▸ **Source data**:

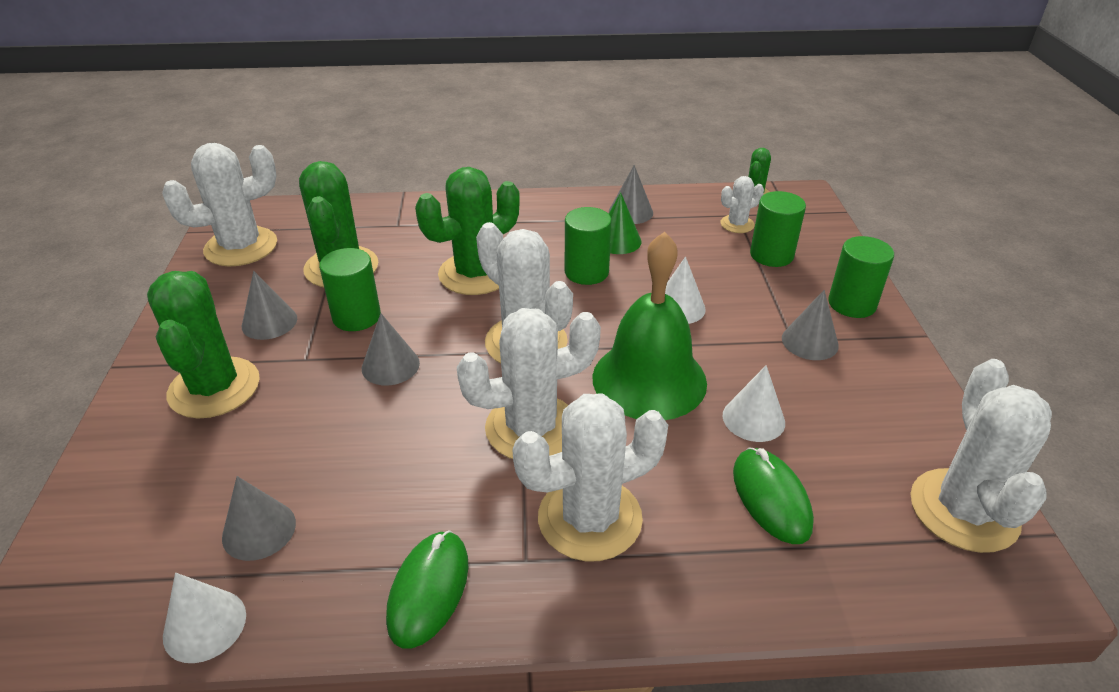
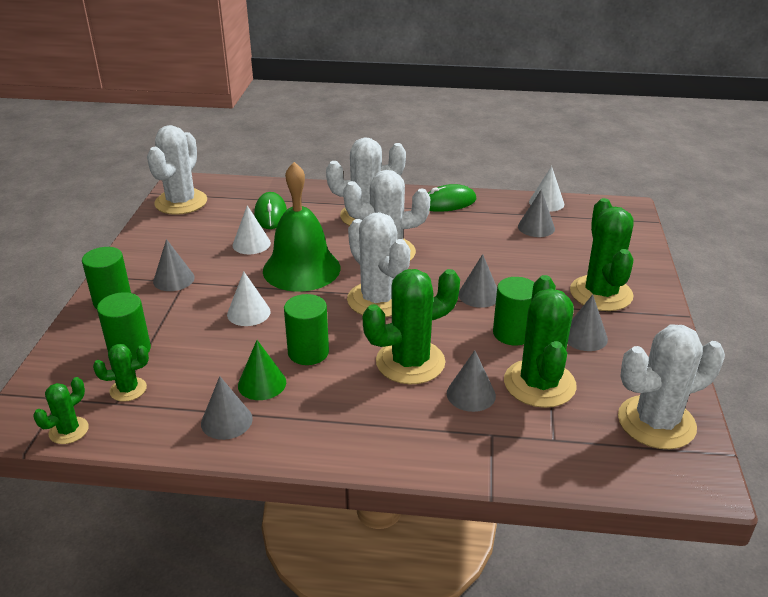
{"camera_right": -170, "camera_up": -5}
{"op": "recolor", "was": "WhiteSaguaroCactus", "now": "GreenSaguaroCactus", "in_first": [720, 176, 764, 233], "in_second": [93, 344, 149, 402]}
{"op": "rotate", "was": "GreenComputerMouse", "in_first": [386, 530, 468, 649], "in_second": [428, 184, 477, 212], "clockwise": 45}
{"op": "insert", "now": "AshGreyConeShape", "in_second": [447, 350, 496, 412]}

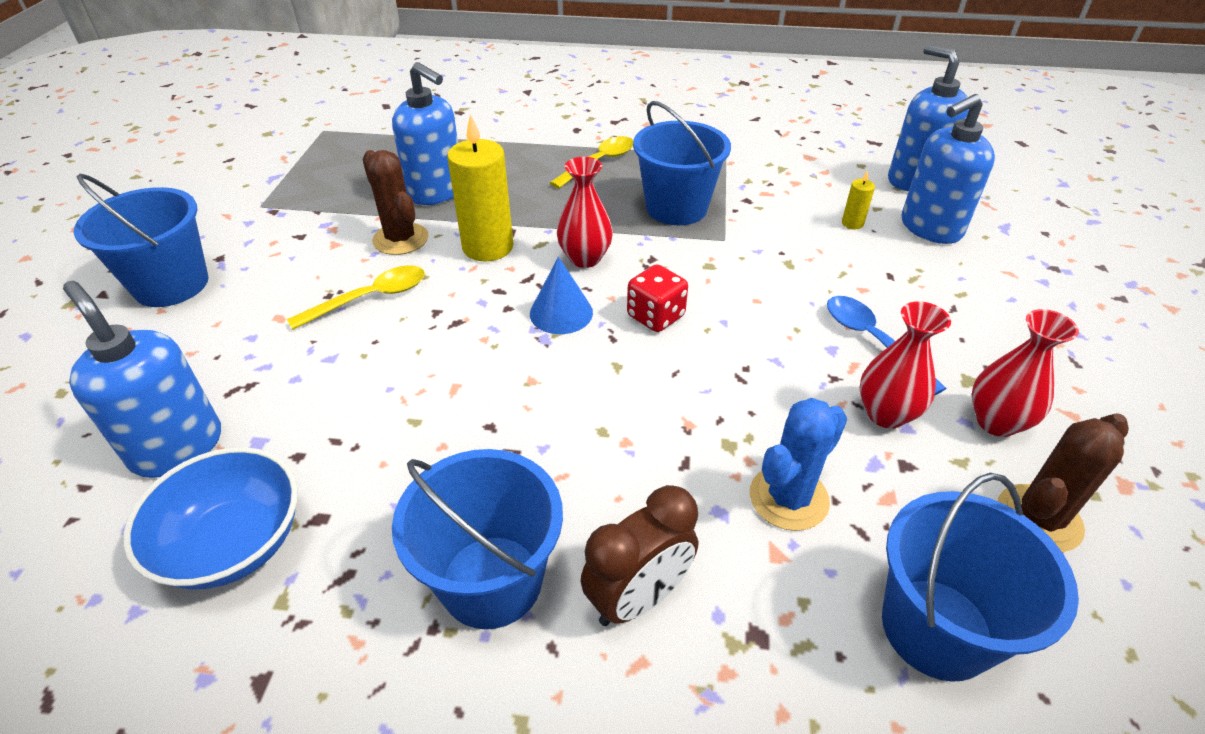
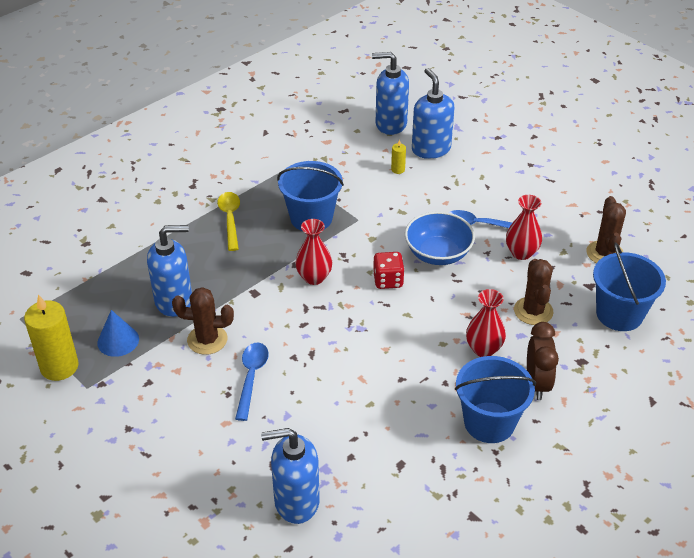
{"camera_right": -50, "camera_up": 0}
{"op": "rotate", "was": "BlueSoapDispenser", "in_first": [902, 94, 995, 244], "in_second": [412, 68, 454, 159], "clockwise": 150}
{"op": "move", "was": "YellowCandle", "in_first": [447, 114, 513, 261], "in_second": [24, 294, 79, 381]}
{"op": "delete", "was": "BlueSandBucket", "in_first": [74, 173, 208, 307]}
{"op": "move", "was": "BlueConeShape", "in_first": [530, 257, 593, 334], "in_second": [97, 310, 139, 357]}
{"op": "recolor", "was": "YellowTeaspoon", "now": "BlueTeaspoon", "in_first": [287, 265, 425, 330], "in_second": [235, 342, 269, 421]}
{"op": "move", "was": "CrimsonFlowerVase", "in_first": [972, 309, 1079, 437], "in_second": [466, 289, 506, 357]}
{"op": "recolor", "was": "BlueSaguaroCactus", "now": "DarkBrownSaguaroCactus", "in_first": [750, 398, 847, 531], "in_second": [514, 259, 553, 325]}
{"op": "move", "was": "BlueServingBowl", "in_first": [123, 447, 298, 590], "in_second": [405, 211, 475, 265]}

---

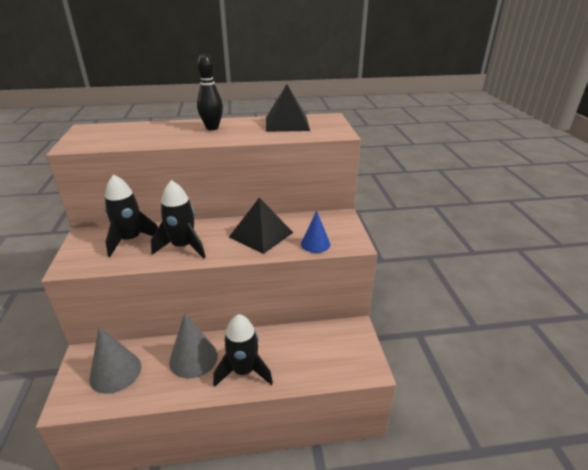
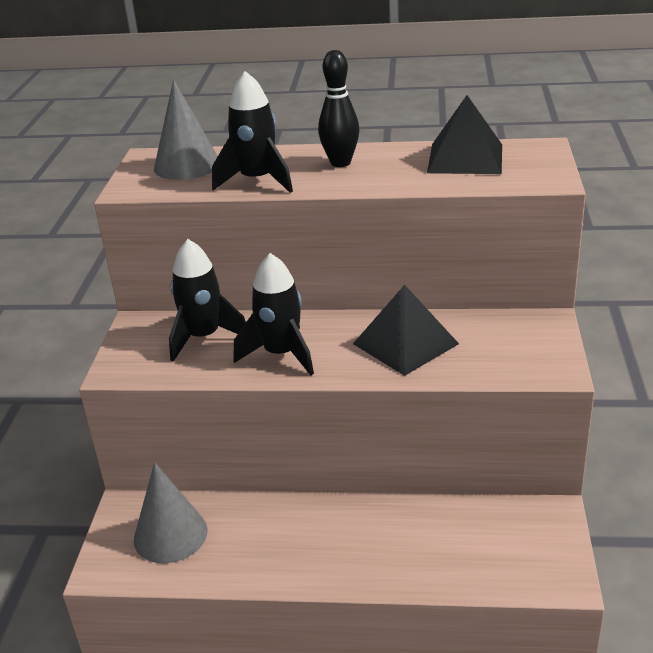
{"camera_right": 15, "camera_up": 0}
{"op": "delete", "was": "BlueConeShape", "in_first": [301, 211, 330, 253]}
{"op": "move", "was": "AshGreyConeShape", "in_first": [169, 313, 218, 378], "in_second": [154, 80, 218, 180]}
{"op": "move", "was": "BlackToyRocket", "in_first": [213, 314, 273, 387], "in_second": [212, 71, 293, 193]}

▸ **What the exercise asks**:
Make a list of all lines in the data that contain "rotate".

▸ **Response below**:
{"op": "rotate", "was": "GreenComputerMouse", "in_first": [386, 530, 468, 649], "in_second": [428, 184, 477, 212], "clockwise": 45}
{"op": "rotate", "was": "BlueSoapDispenser", "in_first": [902, 94, 995, 244], "in_second": [412, 68, 454, 159], "clockwise": 150}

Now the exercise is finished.